> [Listed records]
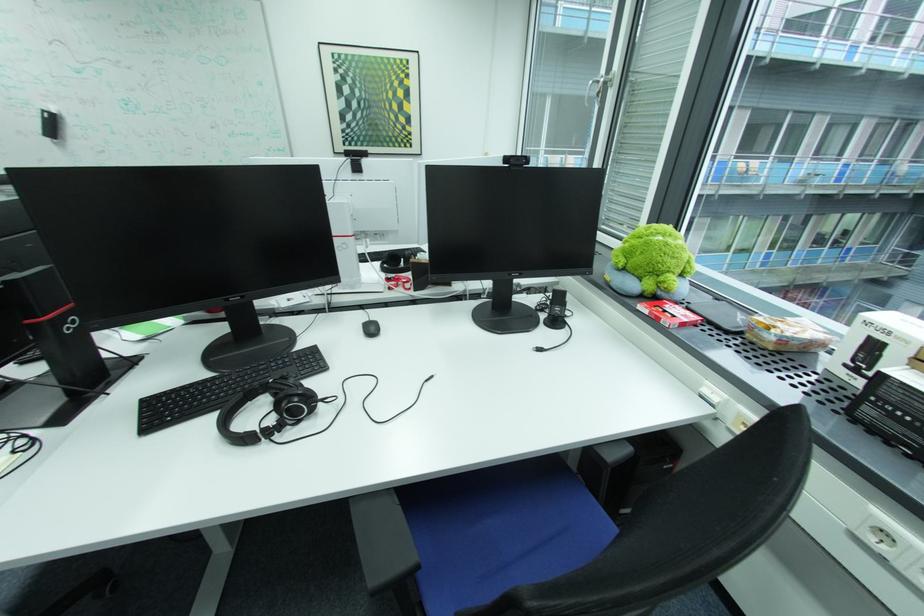
The width and height of the screenshot is (924, 616). Find the location of `silver window handle`. silver window handle is located at coordinates [x=603, y=94].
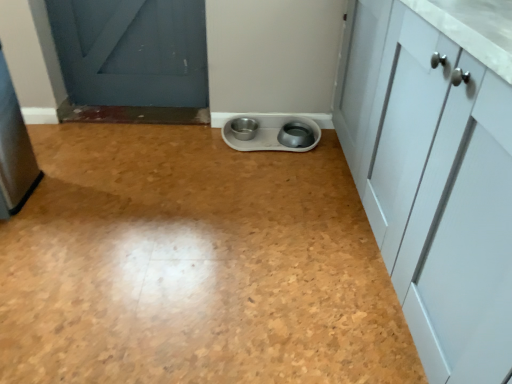
Question: Is metallic gray bowls at center, positioned as the 2th appliance in front-to-back order, touching brushed metal refrigerator at left, marked as the second appliance in a right-to-left arrangement?

Choices:
 (A) yes
 (B) no

Answer: (B)

Question: Can you confirm if metallic gray bowls at center, acting as the 1th appliance starting from the right, is positioned to the right of brushed metal refrigerator at left, marked as the first appliance in a left-to-right arrangement?

Choices:
 (A) yes
 (B) no

Answer: (A)

Question: Can you confirm if metallic gray bowls at center, arranged as the first appliance when viewed from the back, is smaller than brushed metal refrigerator at left, marked as the second appliance in a right-to-left arrangement?

Choices:
 (A) yes
 (B) no

Answer: (A)

Question: Is metallic gray bowls at center, the second appliance in the left-to-right sequence, outside of brushed metal refrigerator at left, the 2th appliance when ordered from back to front?

Choices:
 (A) no
 (B) yes

Answer: (B)

Question: Does metallic gray bowls at center, arranged as the first appliance when viewed from the back, have a lesser width compared to brushed metal refrigerator at left, positioned as the 1th appliance in front-to-back order?

Choices:
 (A) yes
 (B) no

Answer: (A)

Question: Is point (308, 124) closer or farther from the camera than point (264, 344)?

Choices:
 (A) closer
 (B) farther

Answer: (B)

Question: Is metallic gray bowls at center, the second appliance in the left-to-right sequence, spatially inside white plastic pet bowls at center, or outside of it?

Choices:
 (A) outside
 (B) inside

Answer: (A)

Question: Considering their positions, is metallic gray bowls at center, positioned as the 2th appliance in front-to-back order, located in front of or behind white plastic pet bowls at center?

Choices:
 (A) front
 (B) behind

Answer: (B)

Question: In the image, is metallic gray bowls at center, arranged as the first appliance when viewed from the back, on the left side or the right side of white plastic pet bowls at center?

Choices:
 (A) right
 (B) left

Answer: (A)

Question: Looking at their shapes, would you say brushed metal refrigerator at left, marked as the second appliance in a right-to-left arrangement, is wider or thinner than metallic gray bowls at center, acting as the 1th appliance starting from the right?

Choices:
 (A) wide
 (B) thin

Answer: (A)

Question: In the image, is brushed metal refrigerator at left, marked as the second appliance in a right-to-left arrangement, positioned in front of or behind metallic gray bowls at center, arranged as the first appliance when viewed from the back?

Choices:
 (A) behind
 (B) front

Answer: (B)

Question: From the image's perspective, relative to metallic gray bowls at center, acting as the 1th appliance starting from the right, is brushed metal refrigerator at left, marked as the first appliance in a left-to-right arrangement, above or below?

Choices:
 (A) below
 (B) above

Answer: (A)

Question: Considering the relative positions of brushed metal refrigerator at left, marked as the first appliance in a left-to-right arrangement, and metallic gray bowls at center, acting as the 1th appliance starting from the right, in the image provided, is brushed metal refrigerator at left, marked as the first appliance in a left-to-right arrangement, to the left or to the right of metallic gray bowls at center, acting as the 1th appliance starting from the right,?

Choices:
 (A) left
 (B) right

Answer: (A)

Question: Do you think white plastic pet bowls at center is within brushed metal refrigerator at left, marked as the second appliance in a right-to-left arrangement, or outside of it?

Choices:
 (A) outside
 (B) inside

Answer: (A)

Question: Considering the positions of white plastic pet bowls at center and brushed metal refrigerator at left, marked as the first appliance in a left-to-right arrangement, in the image, is white plastic pet bowls at center wider or thinner than brushed metal refrigerator at left, marked as the first appliance in a left-to-right arrangement,?

Choices:
 (A) thin
 (B) wide

Answer: (B)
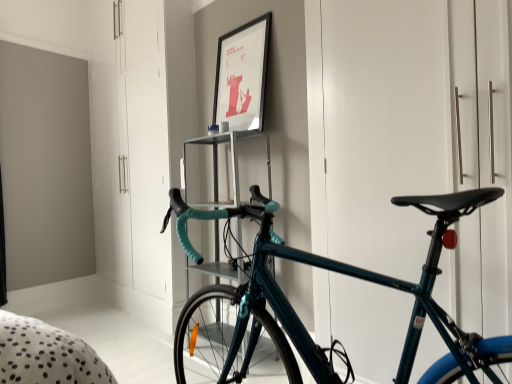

> [Instructions to follow]
Gather every line of the material above that contains the string "sequence", treating uppercase and lowercase letters as different.

> [Task answer]
Question: Is metallic gray bowls at center, the second appliance in the left-to-right sequence, outside of brushed metal refrigerator at left, the 2th appliance when ordered from back to front?
Question: Is metallic gray bowls at center, the second appliance in the left-to-right sequence, spatially inside white plastic pet bowls at center, or outside of it?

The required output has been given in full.